Collected data entries
=== Section Start ===
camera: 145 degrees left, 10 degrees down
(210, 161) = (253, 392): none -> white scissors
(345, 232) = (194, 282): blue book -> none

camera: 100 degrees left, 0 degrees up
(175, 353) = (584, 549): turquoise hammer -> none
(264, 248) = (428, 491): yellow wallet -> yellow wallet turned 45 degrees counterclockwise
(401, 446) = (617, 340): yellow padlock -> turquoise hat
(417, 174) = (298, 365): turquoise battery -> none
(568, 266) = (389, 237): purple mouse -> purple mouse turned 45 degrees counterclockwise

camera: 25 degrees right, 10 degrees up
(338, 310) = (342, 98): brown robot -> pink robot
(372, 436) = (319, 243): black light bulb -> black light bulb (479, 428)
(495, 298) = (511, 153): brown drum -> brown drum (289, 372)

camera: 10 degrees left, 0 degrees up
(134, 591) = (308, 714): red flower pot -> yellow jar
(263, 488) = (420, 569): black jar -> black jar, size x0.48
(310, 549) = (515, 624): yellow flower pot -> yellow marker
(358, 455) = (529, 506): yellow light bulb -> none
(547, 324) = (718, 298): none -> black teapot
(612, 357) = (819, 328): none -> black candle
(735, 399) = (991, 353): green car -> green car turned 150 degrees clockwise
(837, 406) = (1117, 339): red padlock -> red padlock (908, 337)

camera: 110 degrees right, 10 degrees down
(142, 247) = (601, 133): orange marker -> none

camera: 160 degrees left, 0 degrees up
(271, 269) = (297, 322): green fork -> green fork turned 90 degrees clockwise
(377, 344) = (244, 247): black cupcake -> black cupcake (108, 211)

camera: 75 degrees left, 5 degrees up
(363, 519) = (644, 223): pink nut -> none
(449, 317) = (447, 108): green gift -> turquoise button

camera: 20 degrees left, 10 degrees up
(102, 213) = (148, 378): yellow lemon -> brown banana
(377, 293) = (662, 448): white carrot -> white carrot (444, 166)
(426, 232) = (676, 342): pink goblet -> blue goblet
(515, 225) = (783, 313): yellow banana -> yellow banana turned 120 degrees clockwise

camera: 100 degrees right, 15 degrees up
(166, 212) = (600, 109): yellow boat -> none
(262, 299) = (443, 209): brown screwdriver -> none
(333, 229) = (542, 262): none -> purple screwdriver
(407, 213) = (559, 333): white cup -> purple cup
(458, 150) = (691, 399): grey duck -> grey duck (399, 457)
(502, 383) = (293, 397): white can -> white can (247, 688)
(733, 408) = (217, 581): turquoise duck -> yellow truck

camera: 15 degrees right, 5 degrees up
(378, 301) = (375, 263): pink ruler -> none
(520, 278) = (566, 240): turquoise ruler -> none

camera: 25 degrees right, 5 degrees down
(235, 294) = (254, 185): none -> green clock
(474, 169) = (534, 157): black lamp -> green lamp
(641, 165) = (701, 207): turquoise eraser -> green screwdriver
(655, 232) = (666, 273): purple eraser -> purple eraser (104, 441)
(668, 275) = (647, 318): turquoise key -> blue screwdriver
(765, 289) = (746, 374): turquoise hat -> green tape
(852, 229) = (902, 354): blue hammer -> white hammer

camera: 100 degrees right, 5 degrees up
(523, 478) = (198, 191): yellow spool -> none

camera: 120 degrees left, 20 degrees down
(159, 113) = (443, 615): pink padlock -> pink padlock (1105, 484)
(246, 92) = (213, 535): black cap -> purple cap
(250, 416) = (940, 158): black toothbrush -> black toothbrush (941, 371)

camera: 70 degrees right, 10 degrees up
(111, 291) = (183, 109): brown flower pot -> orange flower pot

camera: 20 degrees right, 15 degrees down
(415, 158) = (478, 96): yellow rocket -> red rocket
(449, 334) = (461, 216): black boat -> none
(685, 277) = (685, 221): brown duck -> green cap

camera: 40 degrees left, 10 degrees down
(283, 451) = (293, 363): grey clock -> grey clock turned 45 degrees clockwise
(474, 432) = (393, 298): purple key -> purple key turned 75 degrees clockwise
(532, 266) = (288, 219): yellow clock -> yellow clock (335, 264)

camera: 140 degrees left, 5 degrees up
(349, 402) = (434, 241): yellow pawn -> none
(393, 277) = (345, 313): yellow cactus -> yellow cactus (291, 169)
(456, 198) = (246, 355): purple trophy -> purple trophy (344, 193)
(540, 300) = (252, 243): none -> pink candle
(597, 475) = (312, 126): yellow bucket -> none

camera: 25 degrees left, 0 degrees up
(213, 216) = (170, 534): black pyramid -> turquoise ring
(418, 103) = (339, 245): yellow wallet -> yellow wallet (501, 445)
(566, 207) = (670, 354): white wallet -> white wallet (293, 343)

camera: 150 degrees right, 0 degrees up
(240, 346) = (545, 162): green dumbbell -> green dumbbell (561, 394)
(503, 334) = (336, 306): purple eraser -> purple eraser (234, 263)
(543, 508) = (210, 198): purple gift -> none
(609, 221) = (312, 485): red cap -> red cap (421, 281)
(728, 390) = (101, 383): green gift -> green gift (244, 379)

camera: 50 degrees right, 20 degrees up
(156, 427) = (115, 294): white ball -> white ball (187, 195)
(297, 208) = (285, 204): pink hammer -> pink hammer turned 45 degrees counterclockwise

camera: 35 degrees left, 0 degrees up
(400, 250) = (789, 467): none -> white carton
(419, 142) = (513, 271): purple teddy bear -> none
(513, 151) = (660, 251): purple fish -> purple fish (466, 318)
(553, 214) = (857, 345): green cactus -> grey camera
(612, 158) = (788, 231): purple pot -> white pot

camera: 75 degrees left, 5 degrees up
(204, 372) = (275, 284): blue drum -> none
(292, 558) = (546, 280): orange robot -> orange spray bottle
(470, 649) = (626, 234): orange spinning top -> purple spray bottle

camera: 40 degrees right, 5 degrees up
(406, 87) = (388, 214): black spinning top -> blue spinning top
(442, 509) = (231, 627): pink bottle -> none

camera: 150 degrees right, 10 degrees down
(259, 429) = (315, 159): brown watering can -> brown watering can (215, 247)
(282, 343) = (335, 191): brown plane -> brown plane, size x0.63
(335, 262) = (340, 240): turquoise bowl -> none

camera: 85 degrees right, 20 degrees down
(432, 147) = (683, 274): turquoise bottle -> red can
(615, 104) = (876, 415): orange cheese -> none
=== Section End ===
ABOUT THIS TASK ->
The lines above starting at the one that contains "camera: 140 degrees left, 5 degrees up" and ending at the one that contains "camera: 150 degrees right, 0 degrees up" must be transcribed exactly, and no other lines may appear.

ANSWER FOR THE TASK ->
camera: 140 degrees left, 5 degrees up
(349, 402) = (434, 241): yellow pawn -> none
(393, 277) = (345, 313): yellow cactus -> yellow cactus (291, 169)
(456, 198) = (246, 355): purple trophy -> purple trophy (344, 193)
(540, 300) = (252, 243): none -> pink candle
(597, 475) = (312, 126): yellow bucket -> none

camera: 25 degrees left, 0 degrees up
(213, 216) = (170, 534): black pyramid -> turquoise ring
(418, 103) = (339, 245): yellow wallet -> yellow wallet (501, 445)
(566, 207) = (670, 354): white wallet -> white wallet (293, 343)

camera: 150 degrees right, 0 degrees up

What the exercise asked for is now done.